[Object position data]
*** Begin section ***
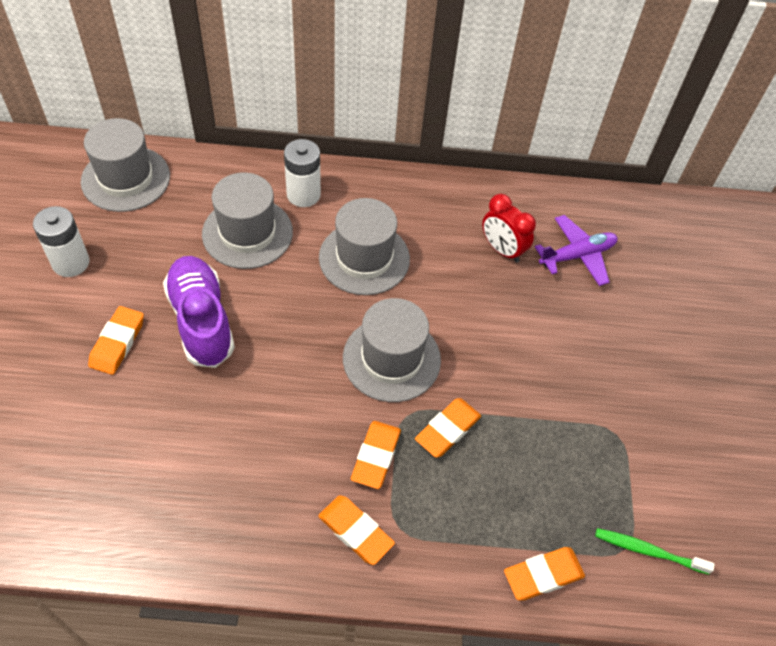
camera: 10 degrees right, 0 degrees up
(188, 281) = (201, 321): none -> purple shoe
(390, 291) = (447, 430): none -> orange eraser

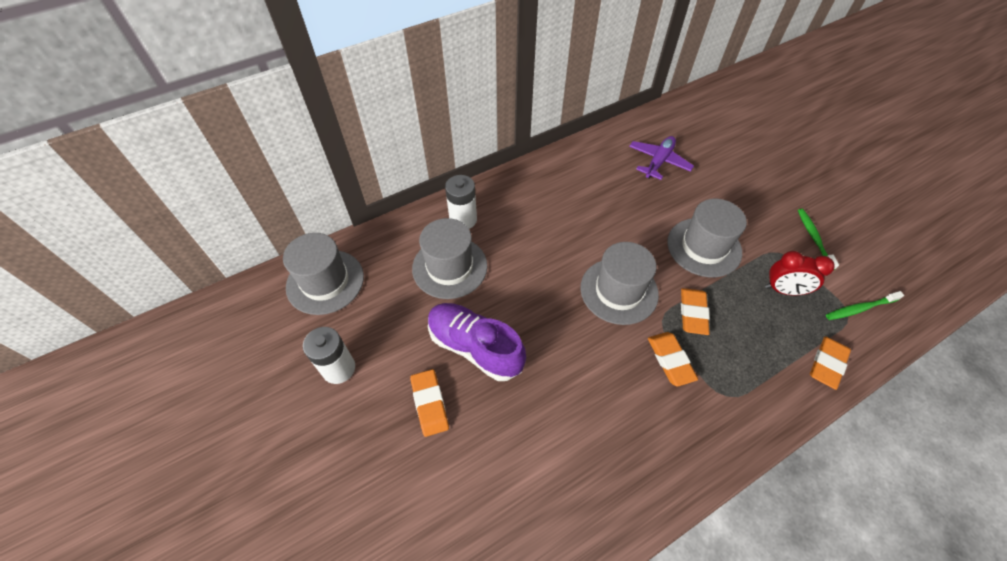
camera: 30 degrees left, 0 degrees up
(356, 531) = (706, 418): orange eraser -> none
(364, 258) = (541, 237): grey hat -> grey hat (704, 247)
(502, 250) = (615, 183): red clock -> red clock (783, 290)
(678, 447) = (814, 238): none -> green toothbrush

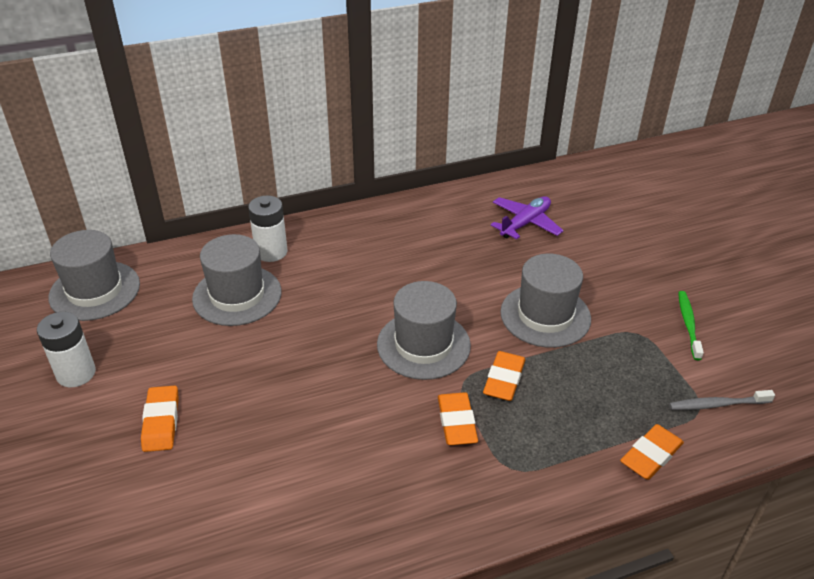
camera: 10 degrees right, 15 degrees down
(475, 347) = (234, 376): purple shoe -> none
(783, 290) = (627, 372): red clock -> none
(860, 308) = (718, 404): green toothbrush -> grey toothbrush

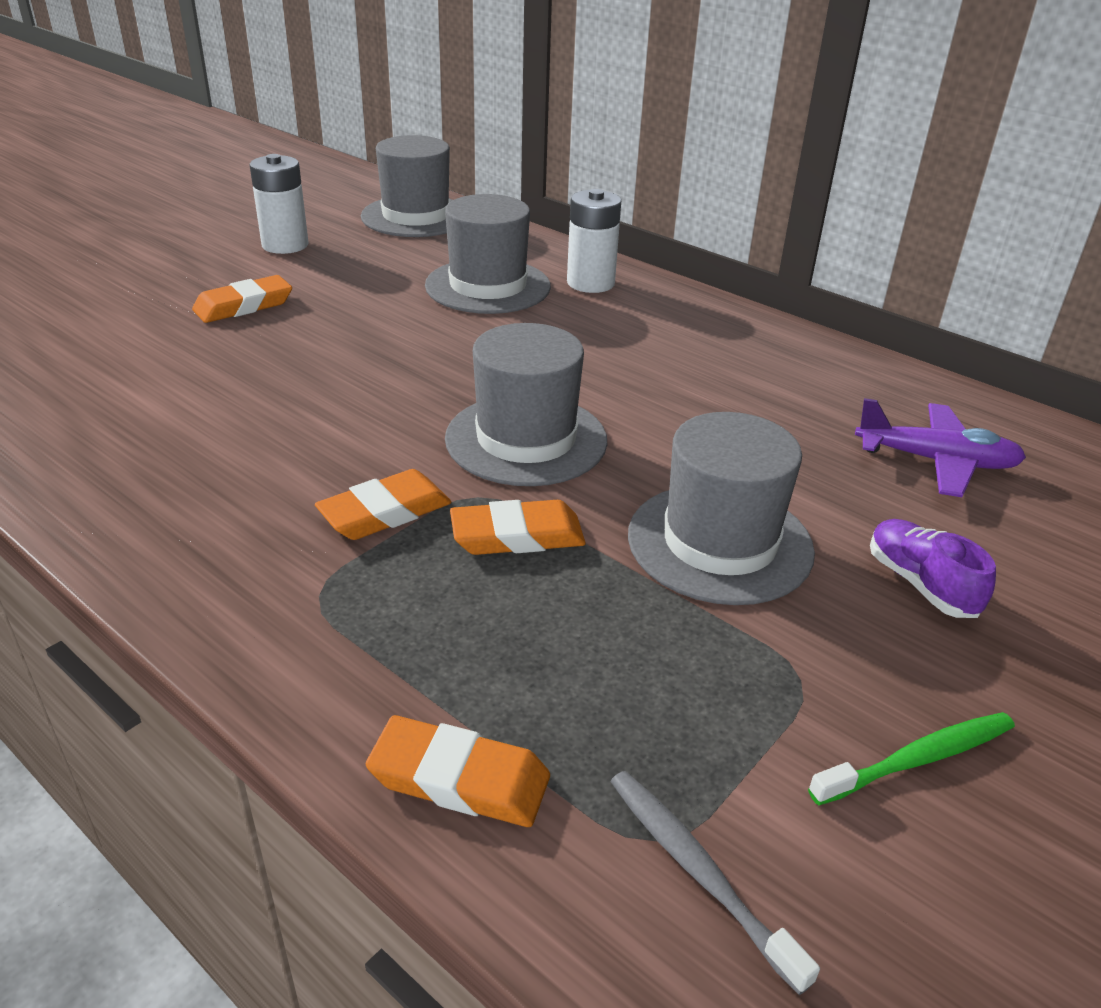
camera: 60 degrees right, 5 degrees down
(600, 273) = (920, 584): none -> purple shoe

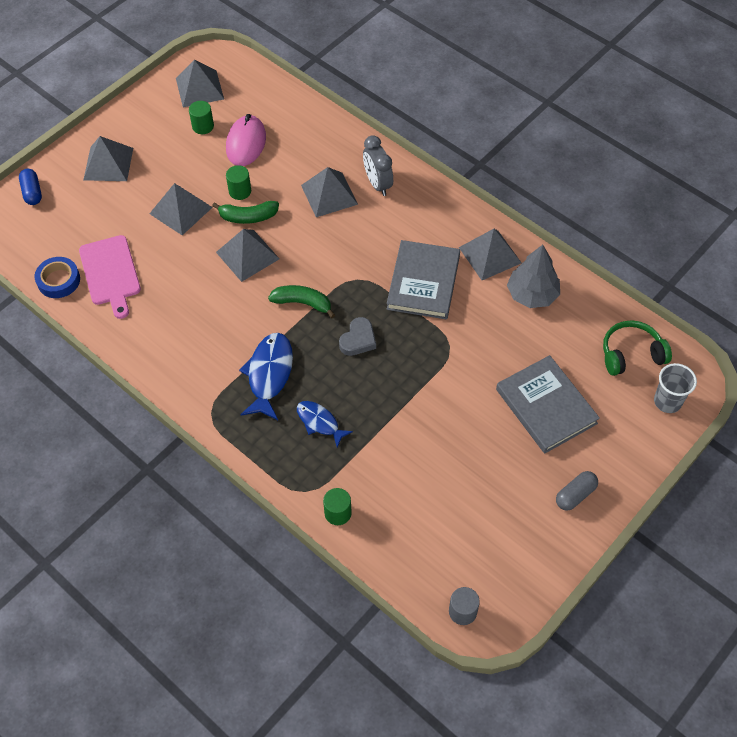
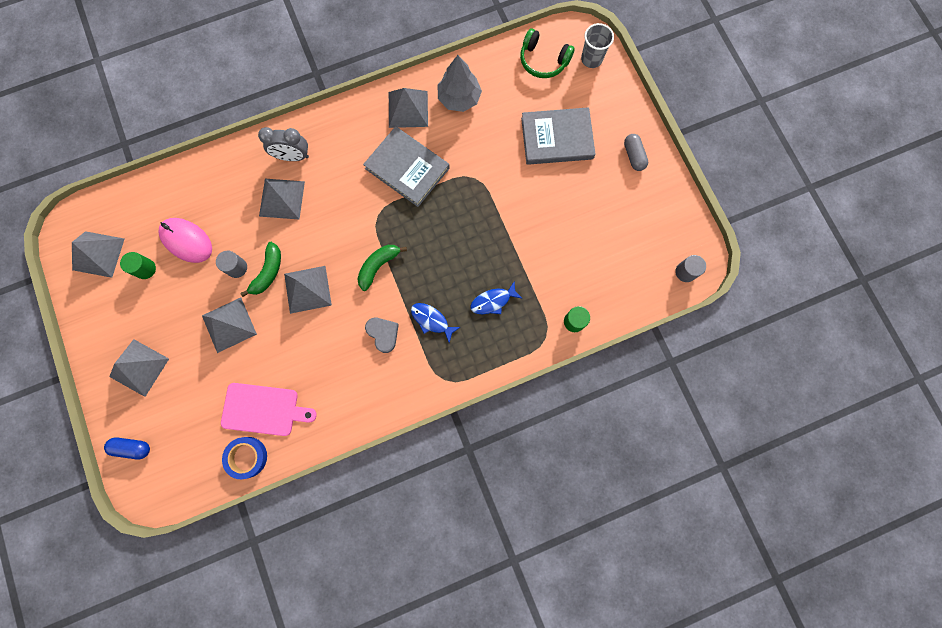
camera: 65 degrees left, 20 degrees up
(240, 191) = (237, 267): green cylinder -> grey cylinder
(269, 374) = (431, 320): blue fish -> blue fish, size x0.62
(358, 340) = (434, 240): grey heart -> grey heart (383, 334)
(631, 354) = (543, 61): green headphones -> green headphones turned 75 degrees counterclockwise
*** End section ***
EXERCISE DIRECTIONS ▸ Wherever the word "right" occurs in the data, copy that whole line.

SOLUTION TO THIS TASK ▸
camera: 10 degrees right, 0 degrees up
camera: 10 degrees right, 15 degrees down
camera: 60 degrees right, 5 degrees down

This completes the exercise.